# [PROVIDED ENTRIES]
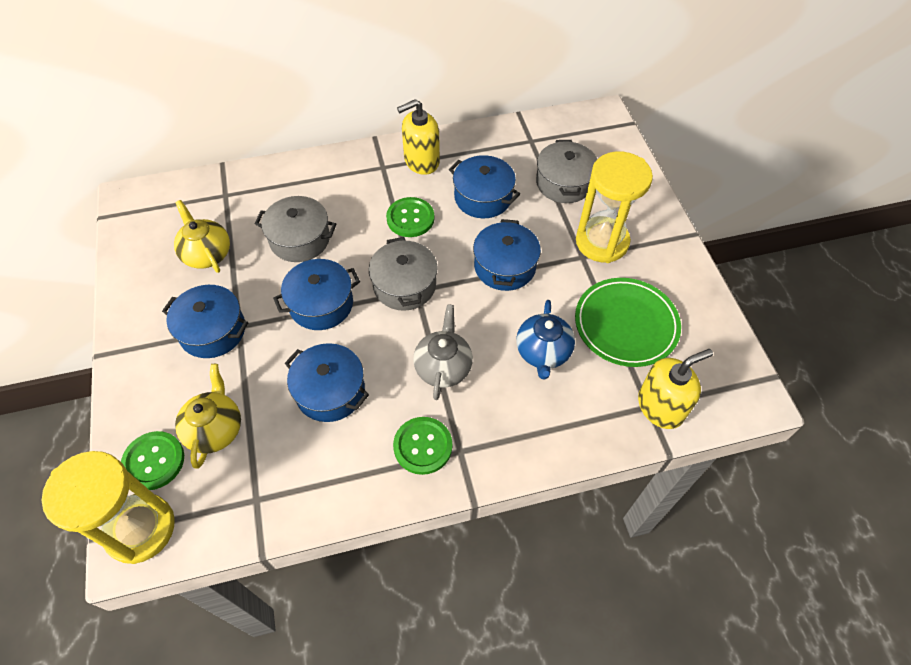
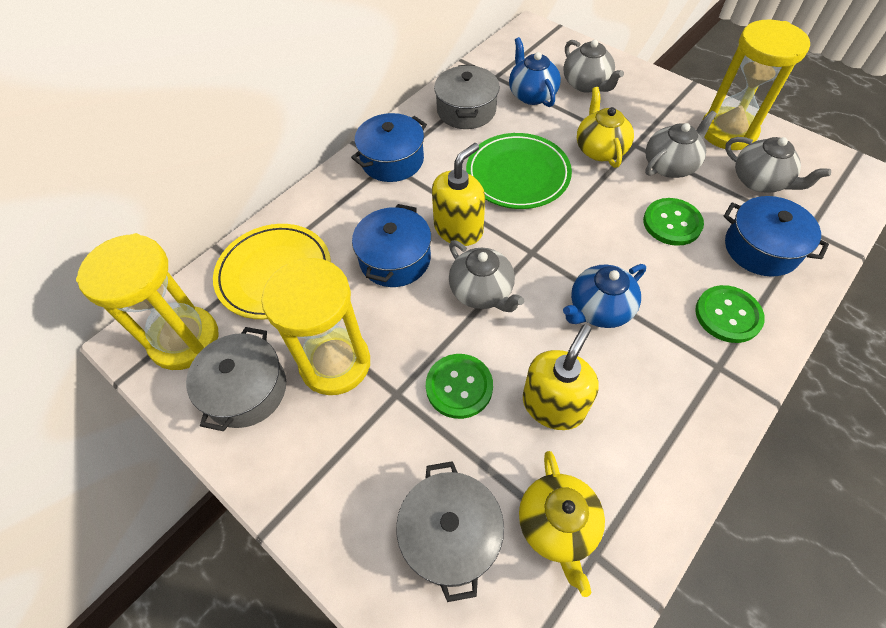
blue pot: [162,285,248,358] [273,259,360,330] [285,343,369,422] [449,155,520,218] [473,219,541,291] = 5 -> [351,113,427,182] [352,204,431,287] [723,196,829,277] = 3
blue teapot: [516,300,575,379] = 1 -> [509,37,561,107] [563,264,646,328] = 2
grey teapot: [413,304,473,400] = 1 -> [449,240,524,312] [563,40,624,92] [645,111,717,178] [725,137,831,193] = 4
yellow hourglass: [42,451,175,564] [576,151,653,263] = 2 -> [76,233,219,370] [261,258,370,395] [703,20,810,150] = 3
yellow plate: none = 0 -> [213,224,331,320] = 1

# [WHAT NEEDS TO BE DONE]
Return every line of the records in which the word "yellow" is found.

# [RESPONSE TO THIS EXERCISE]
yellow hourglass: [42,451,175,564] [576,151,653,263] = 2 -> [76,233,219,370] [261,258,370,395] [703,20,810,150] = 3
yellow plate: none = 0 -> [213,224,331,320] = 1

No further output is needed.